DATA IN THIS EXERCISE Start Marker

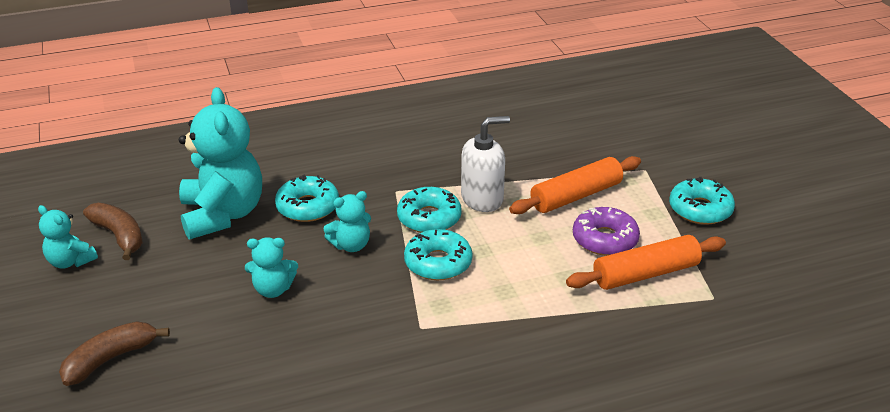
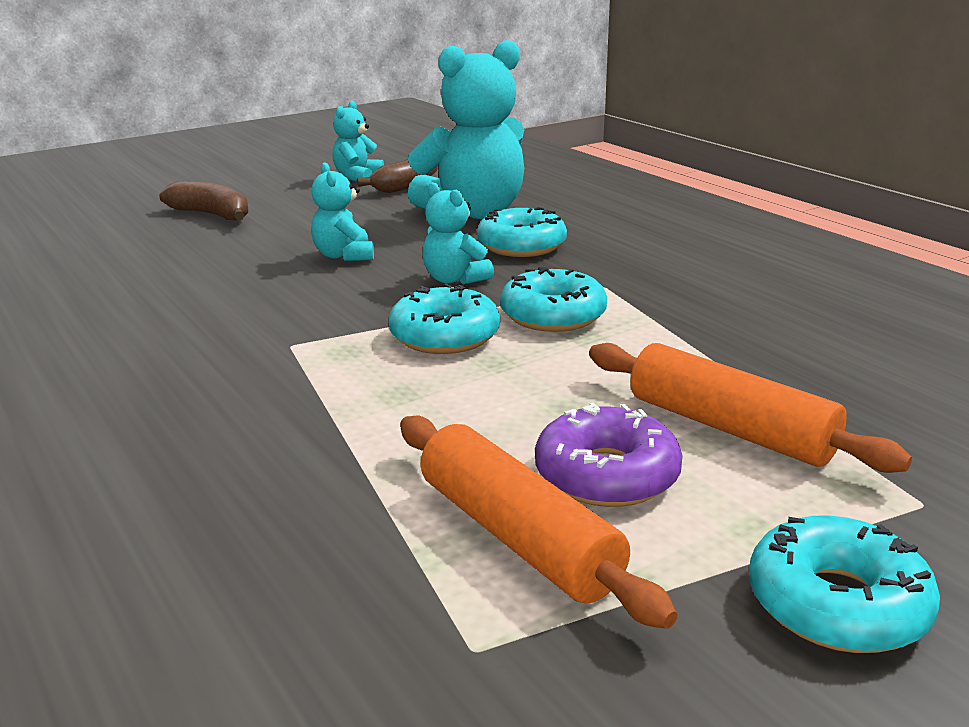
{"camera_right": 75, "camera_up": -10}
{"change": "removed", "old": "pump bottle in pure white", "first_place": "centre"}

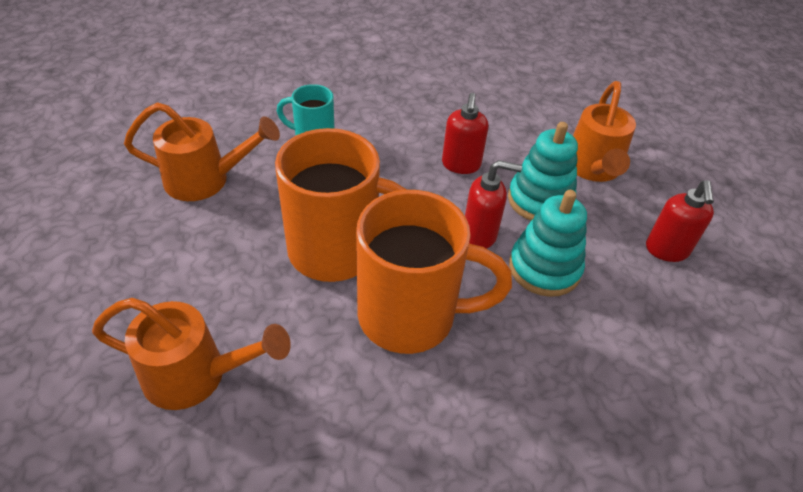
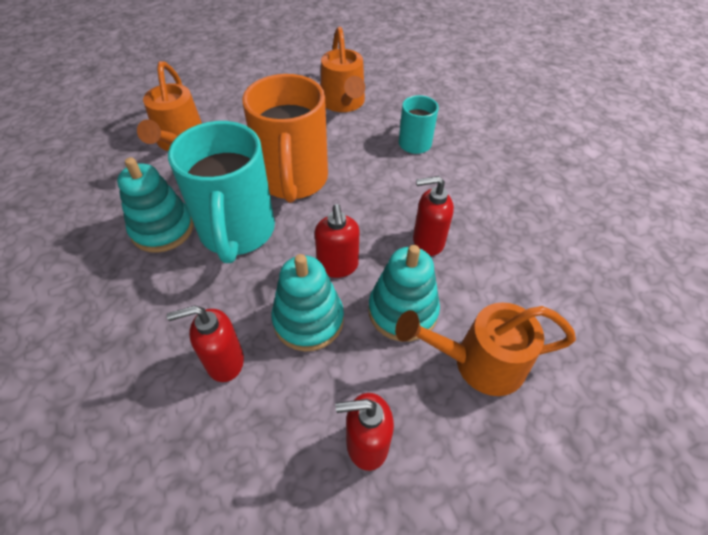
{"camera_right": 80, "camera_up": 5}
{"change": "recoloured", "old": "tea mug in bright orange (2nd from left)", "new": "tea mug in turquoise (1st from left)", "first_place": "centre", "second_place": "middle left"}
{"change": "added", "new": "ring stacker in turquoise (1st from left)", "second_place": "middle left"}
{"change": "added", "new": "pump bottle in crimson (1st from left)", "second_place": "middle left"}

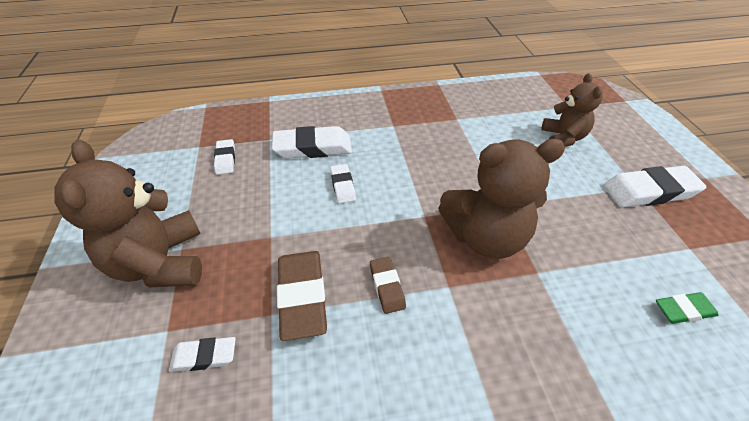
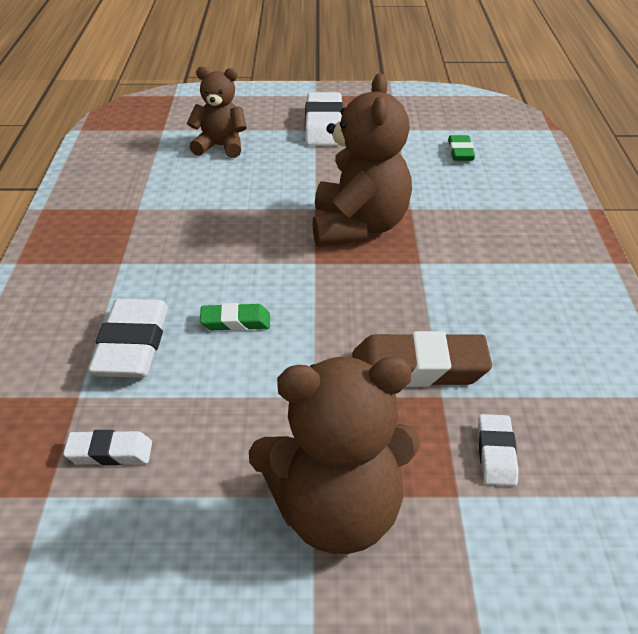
{"camera_right": -80, "camera_up": -10}
{"change": "recoloured", "old": "gum eraser in pure white (4th from left)", "new": "gum eraser in leaf-green (1st from left)", "first_place": "centre", "second_place": "centre"}
{"change": "removed", "old": "gum eraser in brown (2nd from left)", "first_place": "bottom centre"}

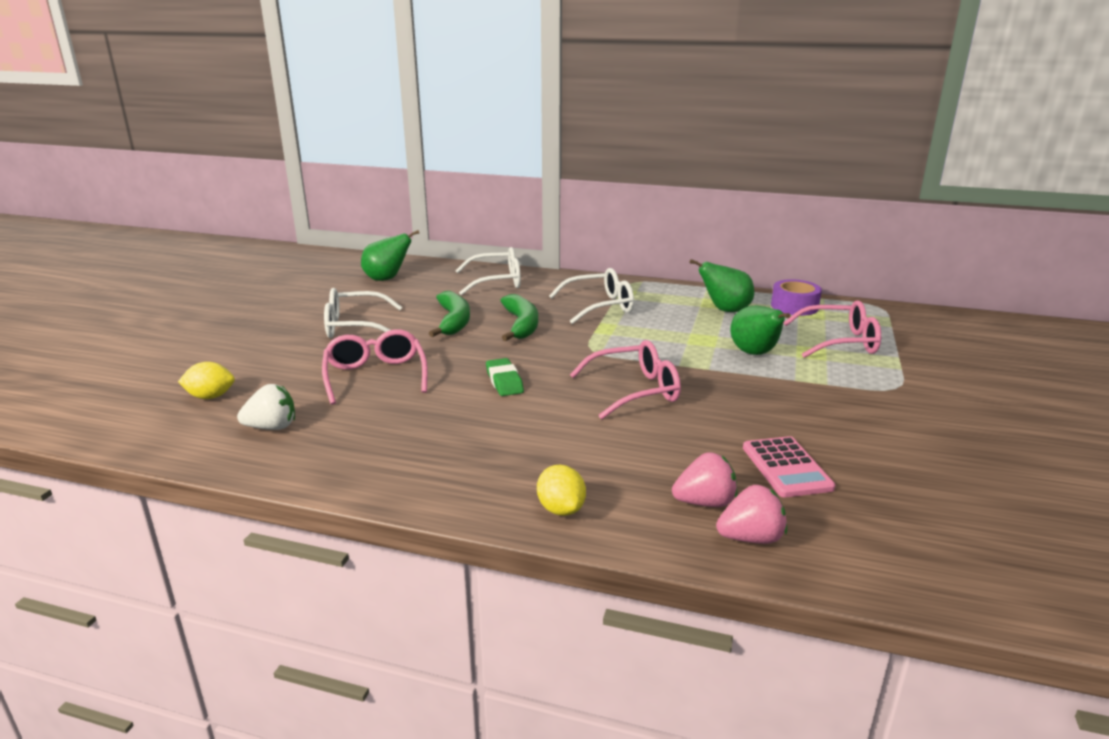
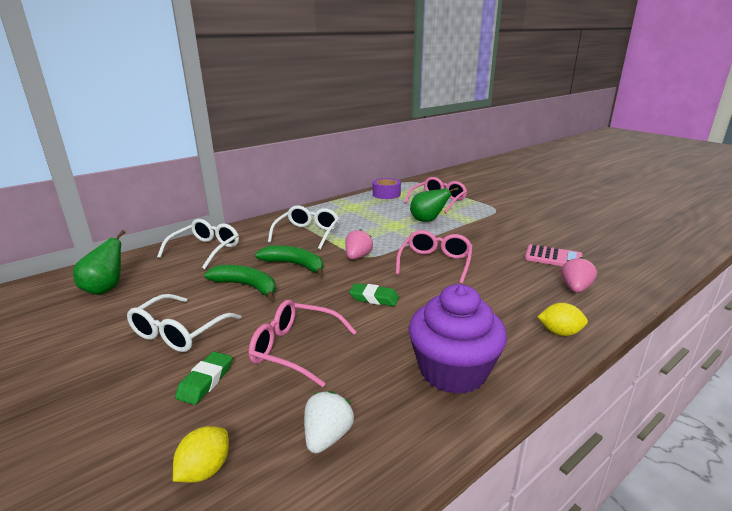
{"camera_right": -55, "camera_up": 0}
{"change": "removed", "old": "toy pear in leaf-green (2nd from left)", "first_place": "centre"}
{"change": "moved", "old": "strawberry in pink (2nd from left in the first image)", "new": "strawberry in pink (1st from left)", "first_place": "bottom right", "second_place": "centre"}
{"change": "added", "new": "gum eraser in leaf-green (1st from left)", "second_place": "bottom left"}
{"change": "added", "new": "cupcake in royal purple", "second_place": "centre"}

DATA IN THIS EXERCISE End Marker

WHAT THIS TASK INVOLVES
Retype everything in the entries exactly except the pictures.

EXERCISE ANSWER
{"camera_right": 75, "camera_up": -10}
{"change": "removed", "old": "pump bottle in pure white", "first_place": "centre"}

{"camera_right": 80, "camera_up": 5}
{"change": "recoloured", "old": "tea mug in bright orange (2nd from left)", "new": "tea mug in turquoise (1st from left)", "first_place": "centre", "second_place": "middle left"}
{"change": "added", "new": "ring stacker in turquoise (1st from left)", "second_place": "middle left"}
{"change": "added", "new": "pump bottle in crimson (1st from left)", "second_place": "middle left"}

{"camera_right": -80, "camera_up": -10}
{"change": "recoloured", "old": "gum eraser in pure white (4th from left)", "new": "gum eraser in leaf-green (1st from left)", "first_place": "centre", "second_place": "centre"}
{"change": "removed", "old": "gum eraser in brown (2nd from left)", "first_place": "bottom centre"}

{"camera_right": -55, "camera_up": 0}
{"change": "removed", "old": "toy pear in leaf-green (2nd from left)", "first_place": "centre"}
{"change": "moved", "old": "strawberry in pink (2nd from left in the first image)", "new": "strawberry in pink (1st from left)", "first_place": "bottom right", "second_place": "centre"}
{"change": "added", "new": "gum eraser in leaf-green (1st from left)", "second_place": "bottom left"}
{"change": "added", "new": "cupcake in royal purple", "second_place": "centre"}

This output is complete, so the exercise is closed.